*Records shown*:
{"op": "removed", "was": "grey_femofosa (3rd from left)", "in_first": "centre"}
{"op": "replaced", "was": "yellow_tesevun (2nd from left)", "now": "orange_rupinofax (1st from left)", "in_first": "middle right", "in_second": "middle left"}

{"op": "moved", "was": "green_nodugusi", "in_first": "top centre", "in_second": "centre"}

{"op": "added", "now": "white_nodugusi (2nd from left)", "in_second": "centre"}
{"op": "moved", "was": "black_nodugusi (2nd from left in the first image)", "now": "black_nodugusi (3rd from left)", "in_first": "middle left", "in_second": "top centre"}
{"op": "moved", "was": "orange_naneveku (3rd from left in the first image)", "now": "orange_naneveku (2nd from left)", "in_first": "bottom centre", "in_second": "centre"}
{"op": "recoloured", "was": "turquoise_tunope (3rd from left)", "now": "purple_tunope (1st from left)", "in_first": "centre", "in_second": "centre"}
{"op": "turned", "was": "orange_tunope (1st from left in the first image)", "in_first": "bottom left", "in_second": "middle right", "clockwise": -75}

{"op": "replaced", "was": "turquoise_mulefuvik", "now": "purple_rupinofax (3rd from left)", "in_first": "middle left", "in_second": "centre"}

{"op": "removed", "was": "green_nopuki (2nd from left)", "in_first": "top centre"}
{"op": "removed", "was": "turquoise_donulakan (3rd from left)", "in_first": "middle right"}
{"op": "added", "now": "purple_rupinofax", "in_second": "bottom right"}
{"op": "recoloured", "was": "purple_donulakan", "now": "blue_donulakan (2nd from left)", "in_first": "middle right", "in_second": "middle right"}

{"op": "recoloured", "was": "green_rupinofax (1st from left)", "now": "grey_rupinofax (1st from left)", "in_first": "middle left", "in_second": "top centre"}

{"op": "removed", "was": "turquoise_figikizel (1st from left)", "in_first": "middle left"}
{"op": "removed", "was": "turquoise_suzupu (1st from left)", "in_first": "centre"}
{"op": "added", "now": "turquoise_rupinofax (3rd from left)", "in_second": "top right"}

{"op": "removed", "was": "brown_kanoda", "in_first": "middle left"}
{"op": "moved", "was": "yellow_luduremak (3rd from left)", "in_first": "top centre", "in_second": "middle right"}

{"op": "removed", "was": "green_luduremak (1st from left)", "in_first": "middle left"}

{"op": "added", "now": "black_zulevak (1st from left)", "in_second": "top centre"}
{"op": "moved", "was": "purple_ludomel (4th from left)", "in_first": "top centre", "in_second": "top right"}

*What you should do*: Exactly as they appear above, write out all of the lines.

*Answer section*:
{"op": "removed", "was": "grey_femofosa (3rd from left)", "in_first": "centre"}
{"op": "replaced", "was": "yellow_tesevun (2nd from left)", "now": "orange_rupinofax (1st from left)", "in_first": "middle right", "in_second": "middle left"}

{"op": "moved", "was": "green_nodugusi", "in_first": "top centre", "in_second": "centre"}

{"op": "added", "now": "white_nodugusi (2nd from left)", "in_second": "centre"}
{"op": "moved", "was": "black_nodugusi (2nd from left in the first image)", "now": "black_nodugusi (3rd from left)", "in_first": "middle left", "in_second": "top centre"}
{"op": "moved", "was": "orange_naneveku (3rd from left in the first image)", "now": "orange_naneveku (2nd from left)", "in_first": "bottom centre", "in_second": "centre"}
{"op": "recoloured", "was": "turquoise_tunope (3rd from left)", "now": "purple_tunope (1st from left)", "in_first": "centre", "in_second": "centre"}
{"op": "turned", "was": "orange_tunope (1st from left in the first image)", "in_first": "bottom left", "in_second": "middle right", "clockwise": -75}

{"op": "replaced", "was": "turquoise_mulefuvik", "now": "purple_rupinofax (3rd from left)", "in_first": "middle left", "in_second": "centre"}

{"op": "removed", "was": "green_nopuki (2nd from left)", "in_first": "top centre"}
{"op": "removed", "was": "turquoise_donulakan (3rd from left)", "in_first": "middle right"}
{"op": "added", "now": "purple_rupinofax", "in_second": "bottom right"}
{"op": "recoloured", "was": "purple_donulakan", "now": "blue_donulakan (2nd from left)", "in_first": "middle right", "in_second": "middle right"}

{"op": "recoloured", "was": "green_rupinofax (1st from left)", "now": "grey_rupinofax (1st from left)", "in_first": "middle left", "in_second": "top centre"}

{"op": "removed", "was": "turquoise_figikizel (1st from left)", "in_first": "middle left"}
{"op": "removed", "was": "turquoise_suzupu (1st from left)", "in_first": "centre"}
{"op": "added", "now": "turquoise_rupinofax (3rd from left)", "in_second": "top right"}

{"op": "removed", "was": "brown_kanoda", "in_first": "middle left"}
{"op": "moved", "was": "yellow_luduremak (3rd from left)", "in_first": "top centre", "in_second": "middle right"}

{"op": "removed", "was": "green_luduremak (1st from left)", "in_first": "middle left"}

{"op": "added", "now": "black_zulevak (1st from left)", "in_second": "top centre"}
{"op": "moved", "was": "purple_ludomel (4th from left)", "in_first": "top centre", "in_second": "top right"}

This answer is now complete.